_What you have to do_
What lines in the data hold the string "camera"? Show them.

_Exercise material_
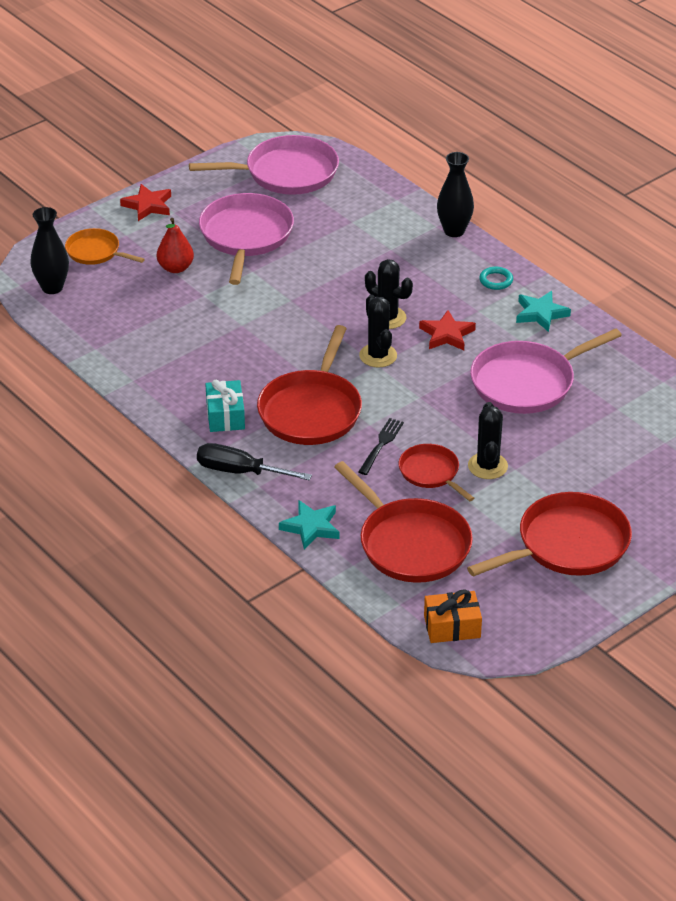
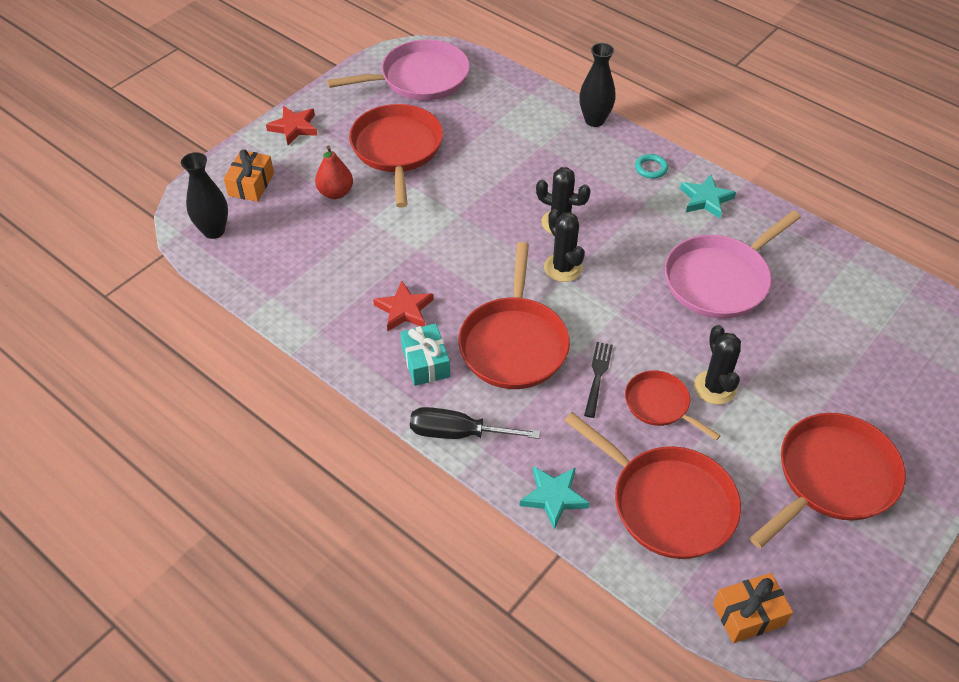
camera: 10 degrees left, 10 degrees up
orange pan [65,228,145,265] -> orange gift [224,149,274,202]
pink pan [199,193,294,285] -> red pan [349,104,443,208]
red star [419,310,476,350] -> red star moved to [373,281,434,331]

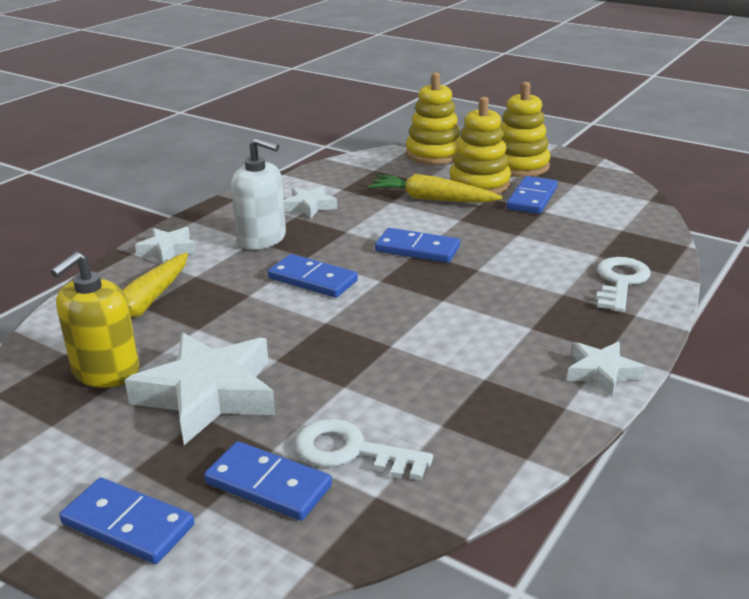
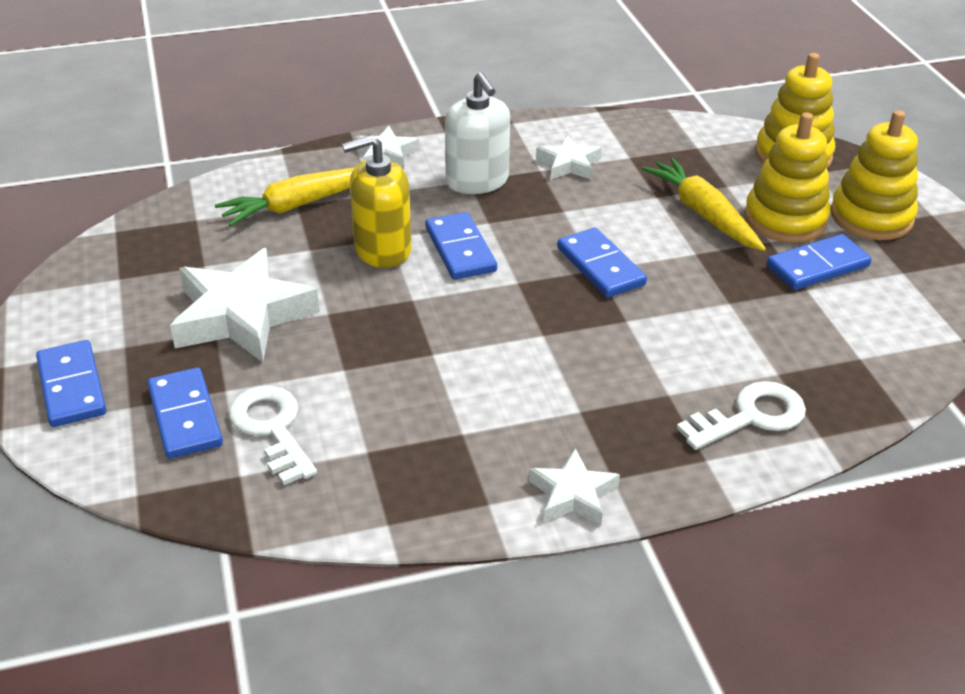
camera: 40 degrees right, 10 degrees up
yellow soap dispenser [50,252,139,388] -> yellow soap dispenser moved to [342,135,411,268]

_Solution to the exercise_
camera: 10 degrees left, 10 degrees up
camera: 40 degrees right, 10 degrees up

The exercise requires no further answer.